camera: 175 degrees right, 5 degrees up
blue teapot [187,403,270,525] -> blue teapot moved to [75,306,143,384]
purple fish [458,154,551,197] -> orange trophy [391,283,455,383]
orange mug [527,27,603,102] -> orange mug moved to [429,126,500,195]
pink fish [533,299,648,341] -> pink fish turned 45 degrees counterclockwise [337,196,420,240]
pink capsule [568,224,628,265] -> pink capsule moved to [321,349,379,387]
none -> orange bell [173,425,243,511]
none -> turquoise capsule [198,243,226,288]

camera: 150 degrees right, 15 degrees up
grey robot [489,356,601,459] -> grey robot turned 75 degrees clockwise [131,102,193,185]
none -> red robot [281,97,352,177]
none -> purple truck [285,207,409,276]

==

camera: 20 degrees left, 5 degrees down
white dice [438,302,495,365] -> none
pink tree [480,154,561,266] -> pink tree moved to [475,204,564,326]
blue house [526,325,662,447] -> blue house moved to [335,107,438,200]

Task details: Please return only the lines above, starting at the line that has "camera: 175 degrees right, 5 degrees up" and ending at the line that has "none -> purple truck [285,207,409,276]", keeping both and leaving each one unchanged.

Worked solution:
camera: 175 degrees right, 5 degrees up
blue teapot [187,403,270,525] -> blue teapot moved to [75,306,143,384]
purple fish [458,154,551,197] -> orange trophy [391,283,455,383]
orange mug [527,27,603,102] -> orange mug moved to [429,126,500,195]
pink fish [533,299,648,341] -> pink fish turned 45 degrees counterclockwise [337,196,420,240]
pink capsule [568,224,628,265] -> pink capsule moved to [321,349,379,387]
none -> orange bell [173,425,243,511]
none -> turquoise capsule [198,243,226,288]

camera: 150 degrees right, 15 degrees up
grey robot [489,356,601,459] -> grey robot turned 75 degrees clockwise [131,102,193,185]
none -> red robot [281,97,352,177]
none -> purple truck [285,207,409,276]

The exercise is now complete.